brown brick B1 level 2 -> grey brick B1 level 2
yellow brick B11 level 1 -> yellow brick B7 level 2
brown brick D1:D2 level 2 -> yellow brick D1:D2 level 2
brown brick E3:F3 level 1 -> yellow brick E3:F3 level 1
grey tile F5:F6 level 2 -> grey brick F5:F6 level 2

##############################

*GOAL OF THE EXERCISE*
Go back to the listing above and please repeat it exactly.

*SOLUTION TO THE EXERCISE*
brown brick B1 level 2 -> grey brick B1 level 2
yellow brick B11 level 1 -> yellow brick B7 level 2
brown brick D1:D2 level 2 -> yellow brick D1:D2 level 2
brown brick E3:F3 level 1 -> yellow brick E3:F3 level 1
grey tile F5:F6 level 2 -> grey brick F5:F6 level 2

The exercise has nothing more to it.